▸ **Your assignment**:
Leaving out the images, please output every entry exactly as it appears.

Available data section start

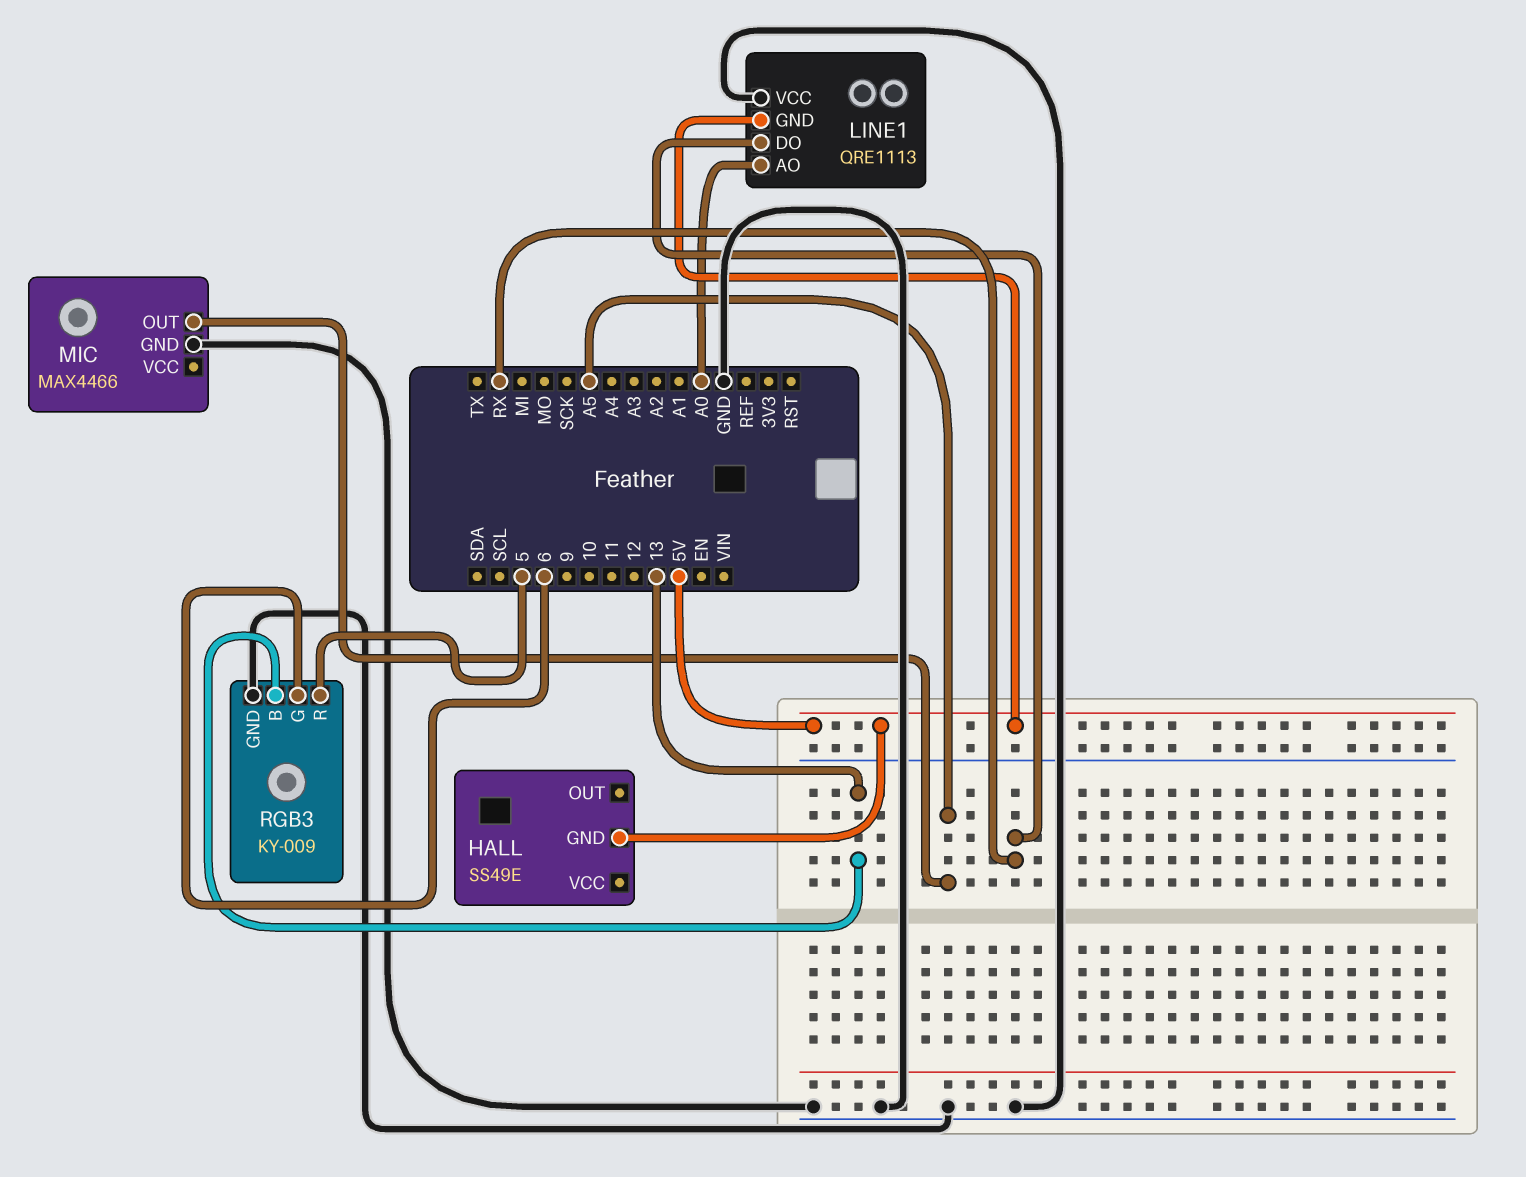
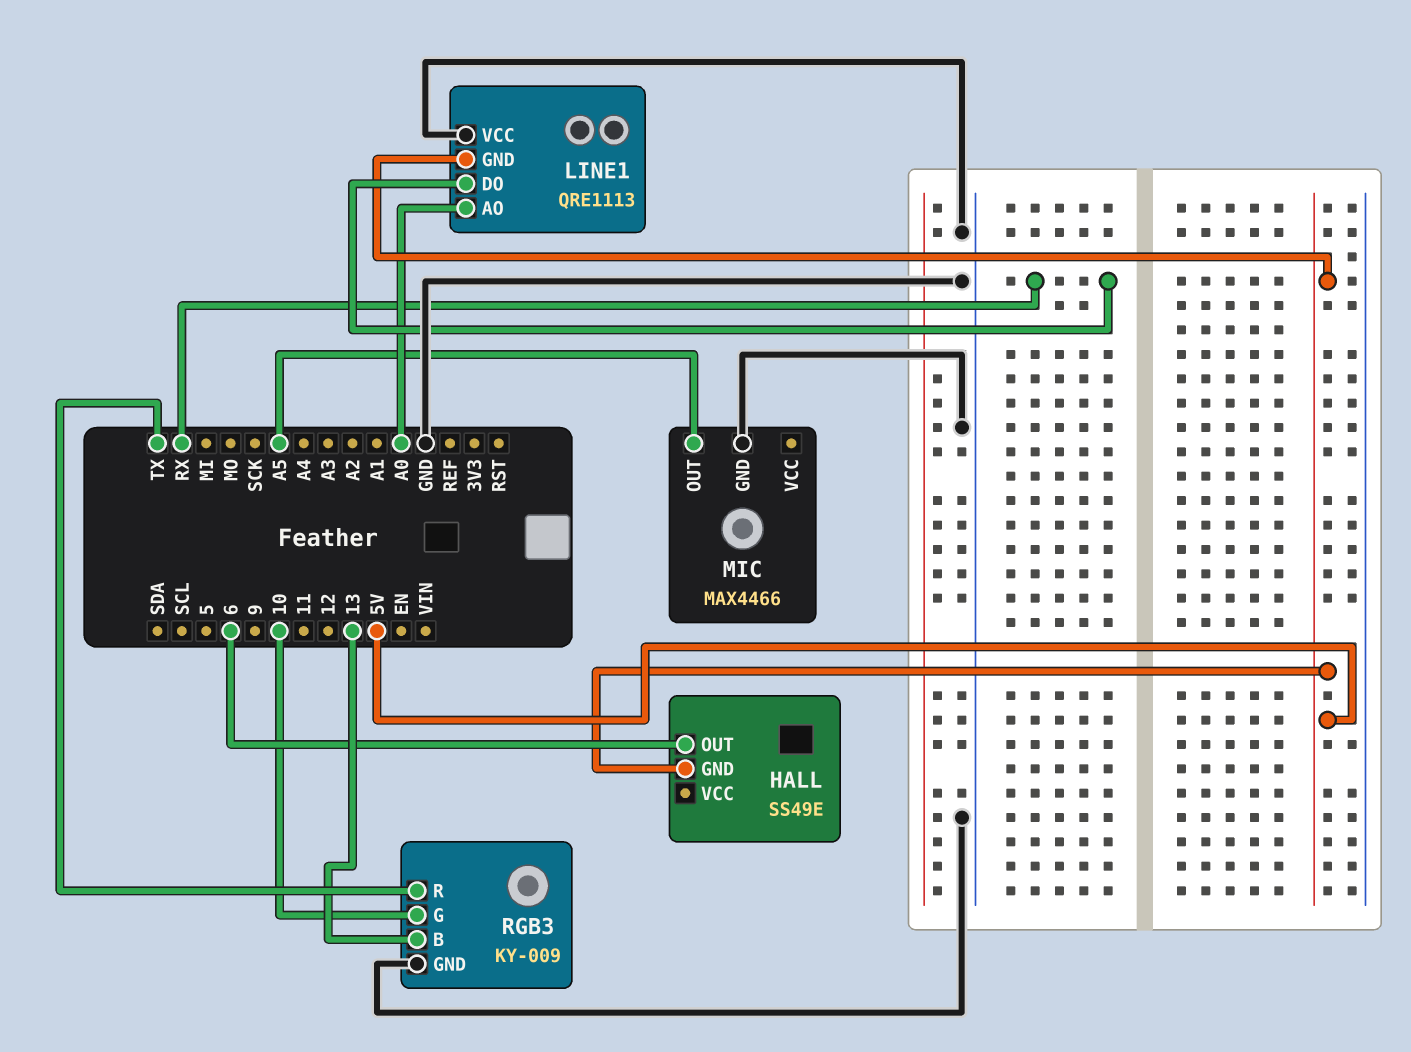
HALL pin OUT: none -> 6
RGB3 pin G: 6 -> 10
RGB3 pin R: 5 -> TX

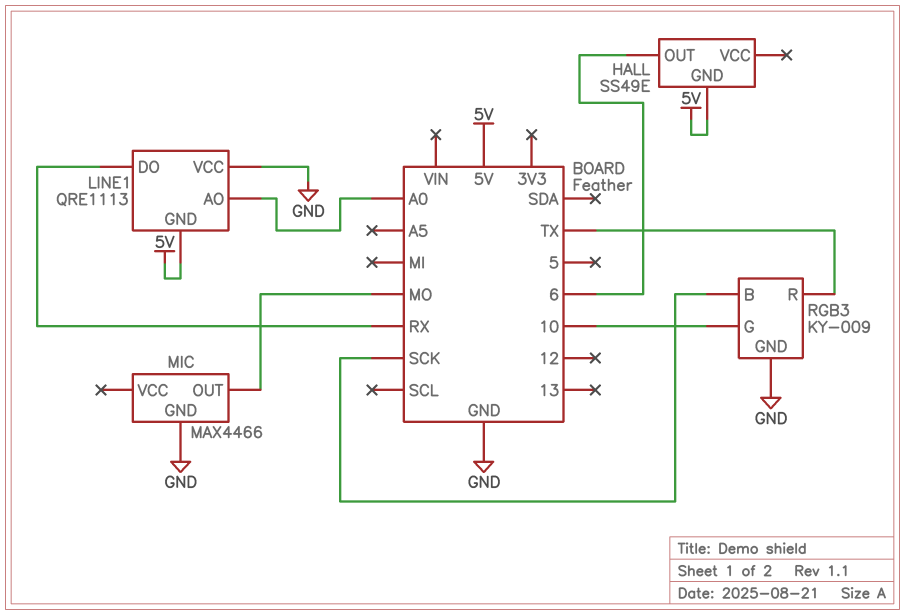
MIC pin OUT: A5 -> MO
RGB3 pin B: 13 -> SCK

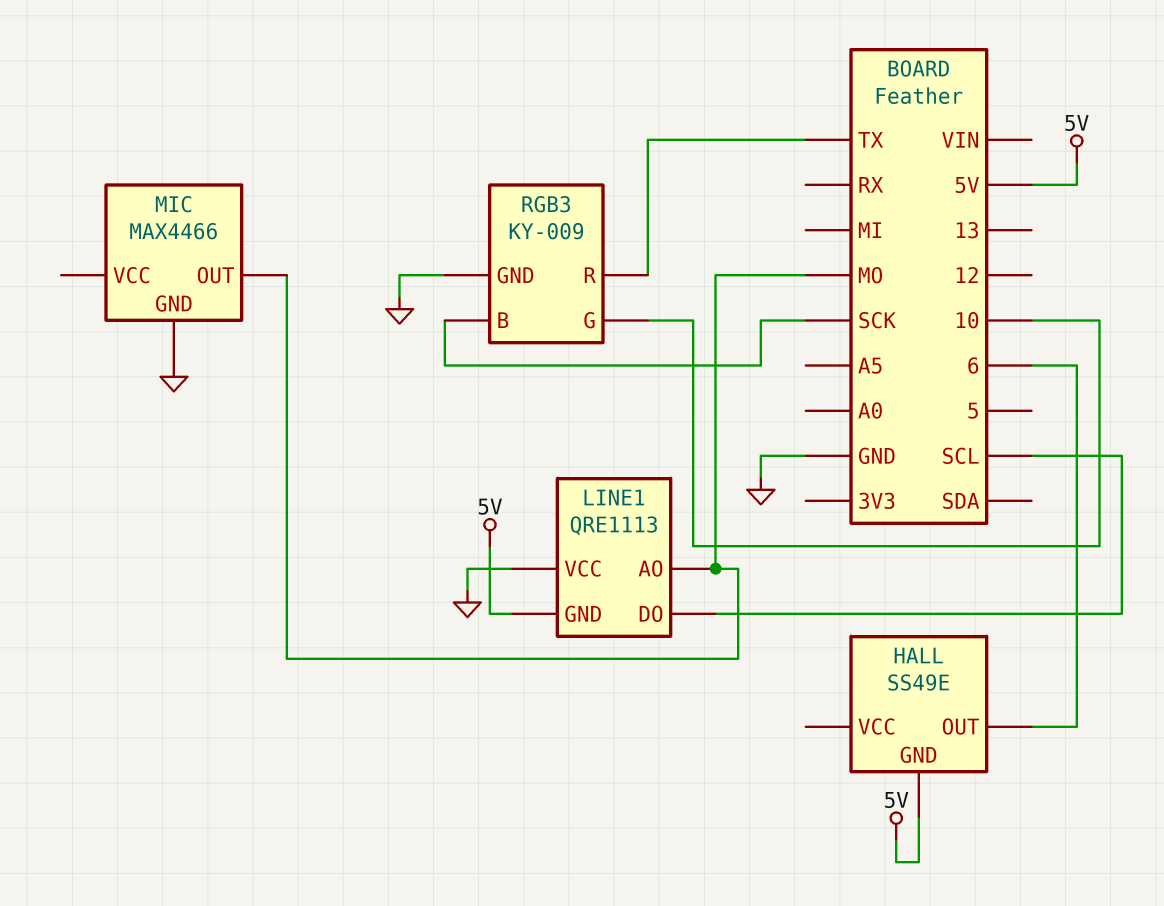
LINE1 pin AO: A0 -> MO
LINE1 pin DO: RX -> SCL

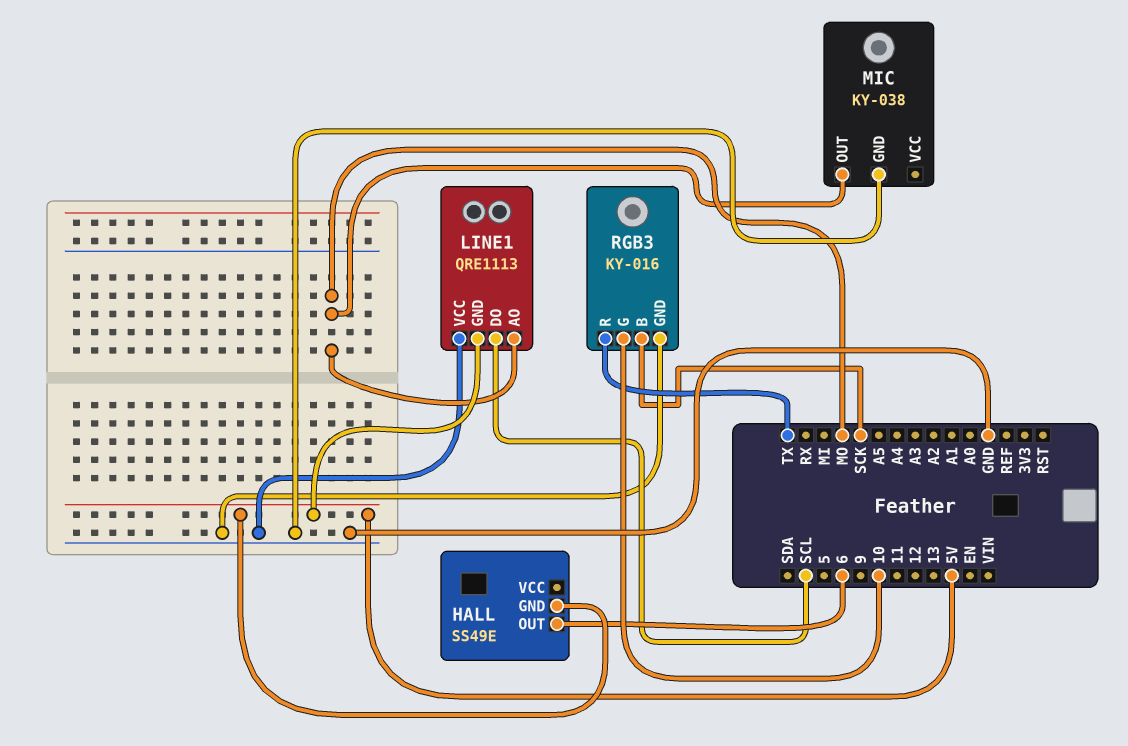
MIC: MAX4466 -> KY-038
RGB3: KY-009 -> KY-016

Available data section end

▸ **Solution to the exercise**:
HALL pin OUT: none -> 6
RGB3 pin G: 6 -> 10
RGB3 pin R: 5 -> TX

MIC pin OUT: A5 -> MO
RGB3 pin B: 13 -> SCK

LINE1 pin AO: A0 -> MO
LINE1 pin DO: RX -> SCL

MIC: MAX4466 -> KY-038
RGB3: KY-009 -> KY-016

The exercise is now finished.